Copy the text of all the items below word for word, leaving out the pictures.

## Data
"""
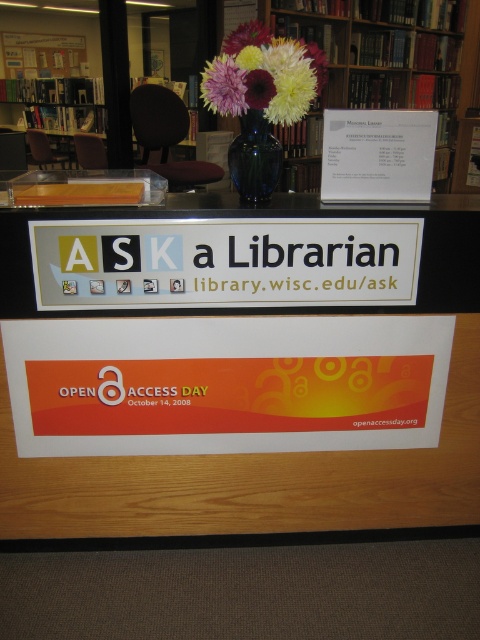
Question: In this image, where is wooden bookshelf at upper center located relative to blue glass vase at center?

Choices:
 (A) above
 (B) below

Answer: (A)

Question: Which object is farther from the camera taking this photo?

Choices:
 (A) pastel floral bouquet at center
 (B) blue glass vase at center
 (C) wooden bookshelf at upper center

Answer: (C)

Question: Among these objects, which one is nearest to the camera?

Choices:
 (A) pastel floral bouquet at center
 (B) wooden bookshelf at upper center
 (C) dark purple flower at center

Answer: (C)

Question: Does white paper at center have a smaller size compared to dark purple flower at center?

Choices:
 (A) yes
 (B) no

Answer: (B)

Question: Among these points, which one is nearest to the camera?

Choices:
 (A) (249, 97)
 (B) (321, 58)
 (C) (229, 374)
 (D) (231, 35)

Answer: (A)

Question: Is wooden bookshelf at upper center positioned in front of blue glass vase at center?

Choices:
 (A) no
 (B) yes

Answer: (A)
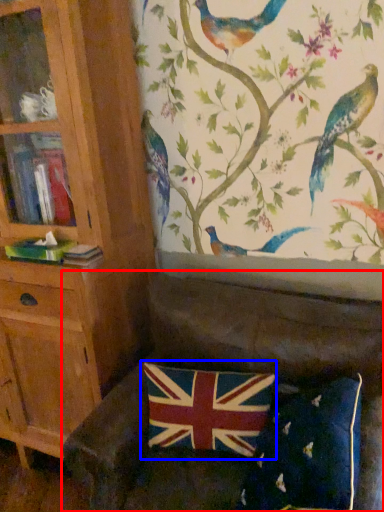
Question: Which of the following is the closest to the observer, studio couch (highlighted by a red box) or flag (highlighted by a blue box)?

Choices:
 (A) studio couch
 (B) flag

Answer: (A)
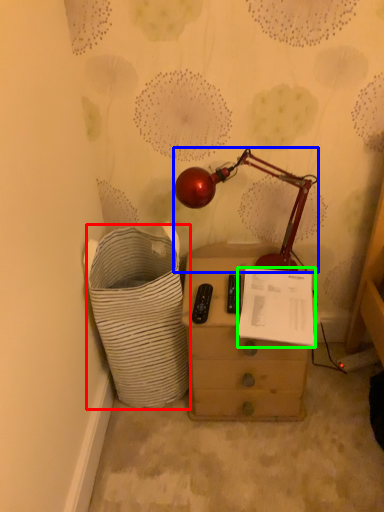
Question: Estimate the real-world distances between objects in this image. Which object is closer to laundry basket (highlighted by a red box), lamp (highlighted by a blue box) or document (highlighted by a green box)?

Choices:
 (A) lamp
 (B) document

Answer: (B)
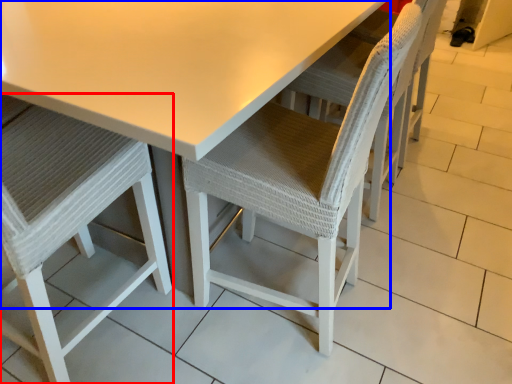
Question: Which of the following is the farthest to the observer, chair (highlighted by a red box) or table (highlighted by a blue box)?

Choices:
 (A) chair
 (B) table

Answer: (B)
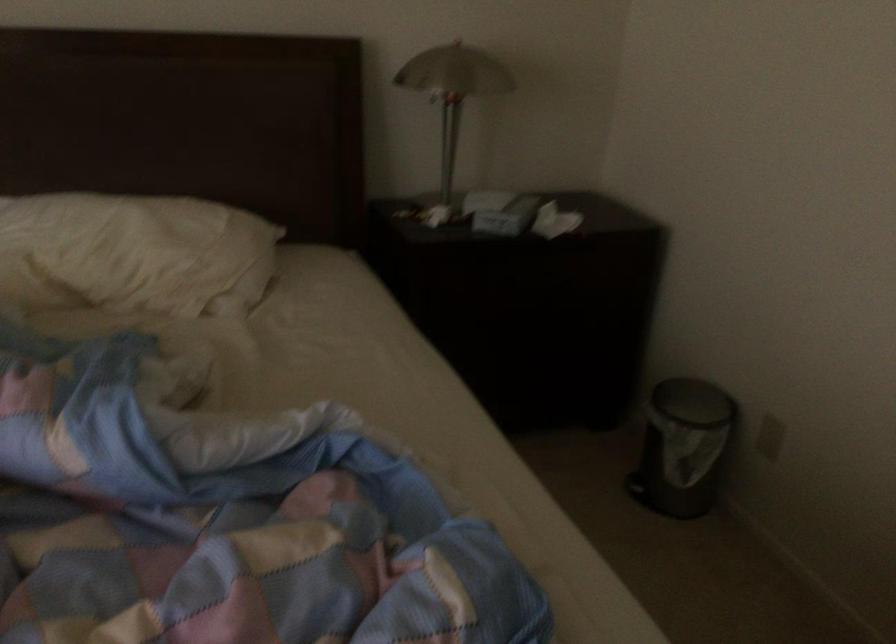
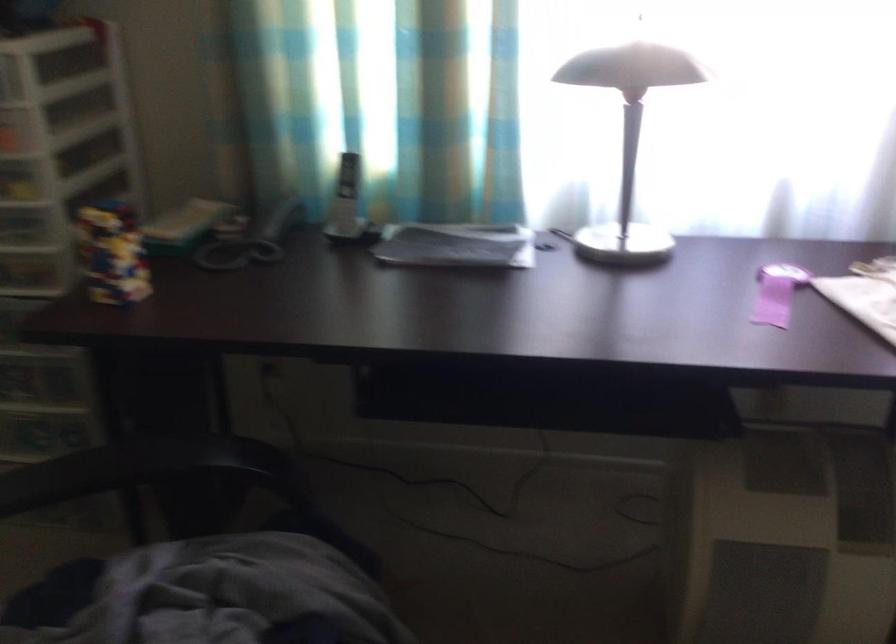
Based on the photo, the images are taken continuously from a first-person perspective. In which direction is your viewpoint rotating?

The rotation direction of the camera is left-down.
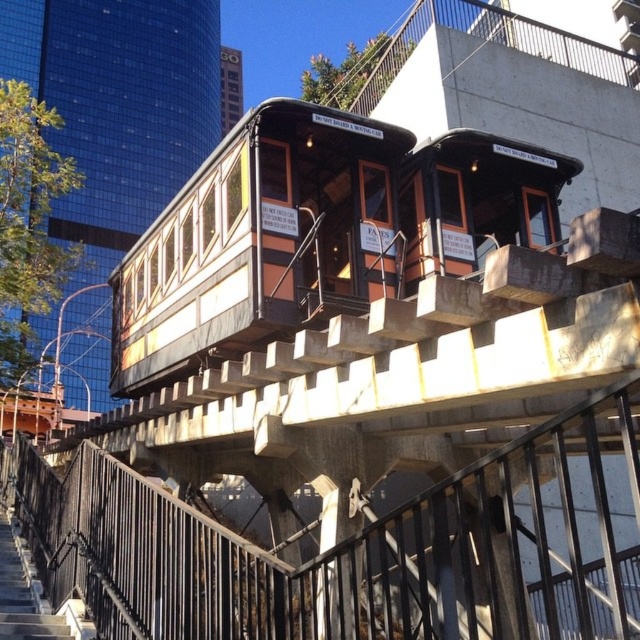
You are a city planner assessing the space between the wooden passenger train at center and the wooden stairs at lower left. If you want to place a 2 meter wide bench between them, will there be enough space?

The wooden passenger train at center is wider than the wooden stairs at lower left, but the exact width difference isn

You are standing on the city street below the cable cars. You notice a specific point marked at coordinates point [316,234]. Which object in the scene does this point belong to?

The point [316,234] is on wooden passenger train at center.

You are a tourist standing at the wooden stairs at lower left, looking towards the wooden passenger train at center. Which direction should you walk to board the train?

The wooden passenger train at center is in front of the wooden stairs at lower left, so you should walk forward towards the wooden passenger train at center to board it.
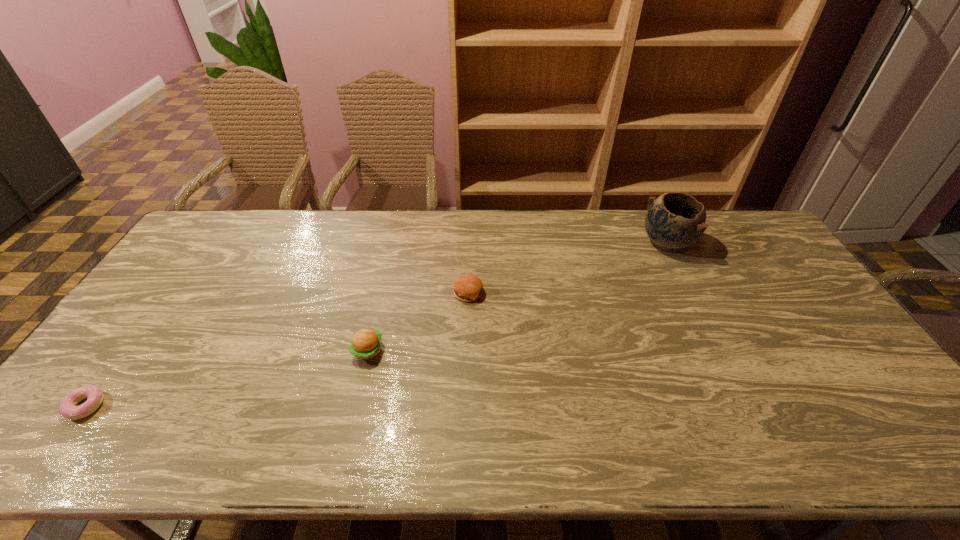
This screenshot has width=960, height=540. What are the coordinates of `vacant area that lies between the second shortest object and the nearer hamburger` in the screenshot? It's located at (418, 322).

You are a GUI agent. You are given a task and a screenshot of the screen. Output one action in this format:
    pyautogui.click(x=<x>, y=<y>)
    Task: Click on the vacant point located between the second object from right to left and the third object from right to left
    This screenshot has width=960, height=540.
    Given the screenshot: What is the action you would take?
    pyautogui.click(x=418, y=322)

Identify the location of free area in between the third shortest object and the right hamburger. (418, 322).

At what (x,y) coordinates should I click in order to perform the action: click on free space between the nearest object and the left hamburger. Please return your answer as a coordinate pair (x, y). Looking at the image, I should click on (227, 379).

Where is `free space between the shortest object and the farther hamburger`? The height and width of the screenshot is (540, 960). free space between the shortest object and the farther hamburger is located at coordinates (277, 349).

Identify the location of vacant area that lies between the shortest object and the farther hamburger. (277, 349).

In order to click on blank region between the second object from left to right and the third nearest object in this screenshot , I will do `click(418, 322)`.

Locate an element on the screen. unoccupied area between the farther hamburger and the doughnut is located at coordinates (277, 349).

Identify the location of empty space that is in between the shorter hamburger and the taller hamburger. (418, 322).

Locate an element on the screen. This screenshot has height=540, width=960. free area in between the taller hamburger and the third nearest object is located at coordinates (418, 322).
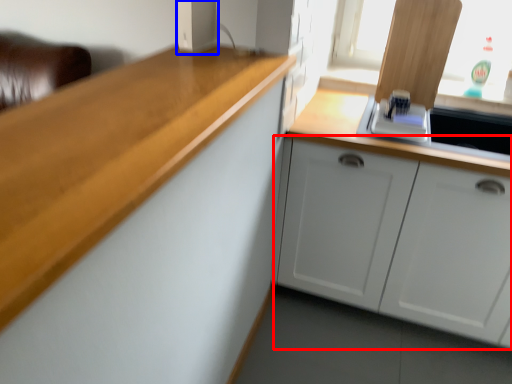
Question: Which point is closer to the camera, cabinetry (highlighted by a red box) or appliance (highlighted by a blue box)?

Choices:
 (A) cabinetry
 (B) appliance

Answer: (B)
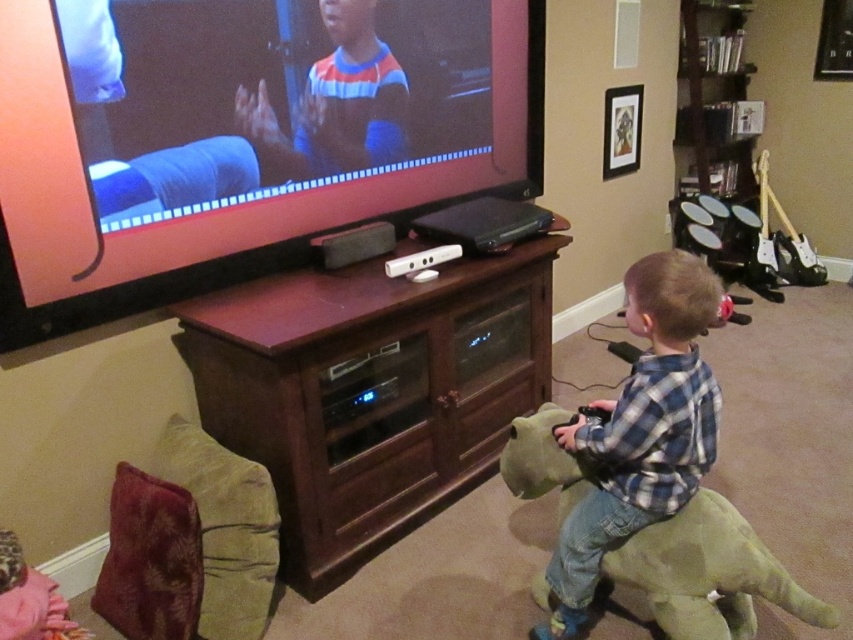
Can you confirm if brown wood entertainment center at center is wider than blue plaid shirt at lower right?

Correct, the width of brown wood entertainment center at center exceeds that of blue plaid shirt at lower right.

Who is more distant from viewer, (450, 276) or (717, 406)?

Point (450, 276)

The image size is (853, 640). What do you see at coordinates (370, 392) in the screenshot?
I see `brown wood entertainment center at center` at bounding box center [370, 392].

Where is `brown wood entertainment center at center`? brown wood entertainment center at center is located at coordinates (370, 392).

Is brown wood entertainment center at center positioned before green plush dinosaur at lower right?

No, brown wood entertainment center at center is further to the viewer.

Is brown wood entertainment center at center to the right of green plush dinosaur at lower right from the viewer's perspective?

Incorrect, brown wood entertainment center at center is not on the right side of green plush dinosaur at lower right.

Which is behind, point (544, 321) or point (643, 579)?

Positioned behind is point (544, 321).

Locate an element on the screen. Image resolution: width=853 pixels, height=640 pixels. brown wood entertainment center at center is located at coordinates (370, 392).

This screenshot has width=853, height=640. What do you see at coordinates (640, 432) in the screenshot?
I see `blue plaid shirt at lower right` at bounding box center [640, 432].

Does blue plaid shirt at lower right have a greater height compared to green plush dinosaur at lower right?

Indeed, blue plaid shirt at lower right has a greater height compared to green plush dinosaur at lower right.

Identify the location of blue plaid shirt at lower right. (640, 432).

In order to click on blue plaid shirt at lower right in this screenshot , I will do `click(640, 432)`.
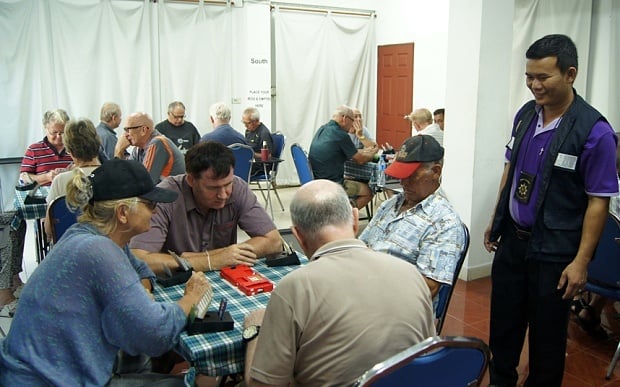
"""
## Solution below
Question: In this image, where is wooden bookshelf at upper center located relative to blue glass vase at center?

Choices:
 (A) above
 (B) below

Answer: (A)

Question: Which object is farther from the camera taking this photo?

Choices:
 (A) pastel floral bouquet at center
 (B) blue glass vase at center
 (C) wooden bookshelf at upper center

Answer: (C)

Question: Among these objects, which one is nearest to the camera?

Choices:
 (A) pastel floral bouquet at center
 (B) wooden bookshelf at upper center
 (C) dark purple flower at center

Answer: (C)

Question: Does white paper at center have a smaller size compared to dark purple flower at center?

Choices:
 (A) yes
 (B) no

Answer: (B)

Question: Among these points, which one is nearest to the camera?

Choices:
 (A) (249, 97)
 (B) (321, 58)
 (C) (229, 374)
 (D) (231, 35)

Answer: (A)

Question: Is wooden bookshelf at upper center positioned in front of blue glass vase at center?

Choices:
 (A) no
 (B) yes

Answer: (A)
Question: Which of the following is the closest to the observer, studio couch (highlighted by a red box) or flag (highlighted by a blue box)?

Choices:
 (A) studio couch
 (B) flag

Answer: (A)
Question: Estimate the real-world distances between objects in this image. Which object is closer to laundry basket (highlighted by a red box), lamp (highlighted by a blue box) or document (highlighted by a green box)?

Choices:
 (A) lamp
 (B) document

Answer: (B)
Question: Which of the following is the farthest to the observer, chair (highlighted by a red box) or table (highlighted by a blue box)?

Choices:
 (A) chair
 (B) table

Answer: (B)
Based on the photo, the images are taken continuously from a first-person perspective. In which direction is your viewpoint rotating?

The rotation direction of the camera is left-down.
You are a city planner assessing the space between the wooden passenger train at center and the wooden stairs at lower left. If you want to place a 2 meter wide bench between them, will there be enough space?

The wooden passenger train at center is wider than the wooden stairs at lower left, but the exact width difference isn

You are standing on the city street below the cable cars. You notice a specific point marked at coordinates point [316,234]. Which object in the scene does this point belong to?

The point [316,234] is on wooden passenger train at center.

You are a tourist standing at the wooden stairs at lower left, looking towards the wooden passenger train at center. Which direction should you walk to board the train?

The wooden passenger train at center is in front of the wooden stairs at lower left, so you should walk forward towards the wooden passenger train at center to board it.
This screenshot has width=960, height=540. What are the coordinates of `vacant area that lies between the second shortest object and the nearer hamburger` in the screenshot? It's located at (418, 322).

You are a GUI agent. You are given a task and a screenshot of the screen. Output one action in this format:
    pyautogui.click(x=<x>, y=<y>)
    Task: Click on the vacant point located between the second object from right to left and the third object from right to left
    This screenshot has width=960, height=540.
    Given the screenshot: What is the action you would take?
    pyautogui.click(x=418, y=322)

Identify the location of free area in between the third shortest object and the right hamburger. (418, 322).

At what (x,y) coordinates should I click in order to perform the action: click on free space between the nearest object and the left hamburger. Please return your answer as a coordinate pair (x, y). Looking at the image, I should click on (227, 379).

Where is `free space between the shortest object and the farther hamburger`? The height and width of the screenshot is (540, 960). free space between the shortest object and the farther hamburger is located at coordinates (277, 349).

Identify the location of vacant area that lies between the shortest object and the farther hamburger. (277, 349).

In order to click on blank region between the second object from left to right and the third nearest object in this screenshot , I will do `click(418, 322)`.

Locate an element on the screen. unoccupied area between the farther hamburger and the doughnut is located at coordinates (277, 349).

Identify the location of empty space that is in between the shorter hamburger and the taller hamburger. (418, 322).

Locate an element on the screen. This screenshot has height=540, width=960. free area in between the taller hamburger and the third nearest object is located at coordinates (418, 322).
Question: Which point is closer to the camera, cabinetry (highlighted by a red box) or appliance (highlighted by a blue box)?

Choices:
 (A) cabinetry
 (B) appliance

Answer: (B)
Can you confirm if brown wood entertainment center at center is wider than blue plaid shirt at lower right?

Correct, the width of brown wood entertainment center at center exceeds that of blue plaid shirt at lower right.

Who is more distant from viewer, (450, 276) or (717, 406)?

Point (450, 276)

The image size is (853, 640). What do you see at coordinates (370, 392) in the screenshot?
I see `brown wood entertainment center at center` at bounding box center [370, 392].

Where is `brown wood entertainment center at center`? brown wood entertainment center at center is located at coordinates (370, 392).

Is brown wood entertainment center at center positioned before green plush dinosaur at lower right?

No, brown wood entertainment center at center is further to the viewer.

Is brown wood entertainment center at center to the right of green plush dinosaur at lower right from the viewer's perspective?

Incorrect, brown wood entertainment center at center is not on the right side of green plush dinosaur at lower right.

Which is behind, point (544, 321) or point (643, 579)?

Positioned behind is point (544, 321).

Locate an element on the screen. Image resolution: width=853 pixels, height=640 pixels. brown wood entertainment center at center is located at coordinates (370, 392).

This screenshot has width=853, height=640. What do you see at coordinates (640, 432) in the screenshot?
I see `blue plaid shirt at lower right` at bounding box center [640, 432].

Does blue plaid shirt at lower right have a greater height compared to green plush dinosaur at lower right?

Indeed, blue plaid shirt at lower right has a greater height compared to green plush dinosaur at lower right.

Identify the location of blue plaid shirt at lower right. (640, 432).

In order to click on blue plaid shirt at lower right in this screenshot , I will do `click(640, 432)`.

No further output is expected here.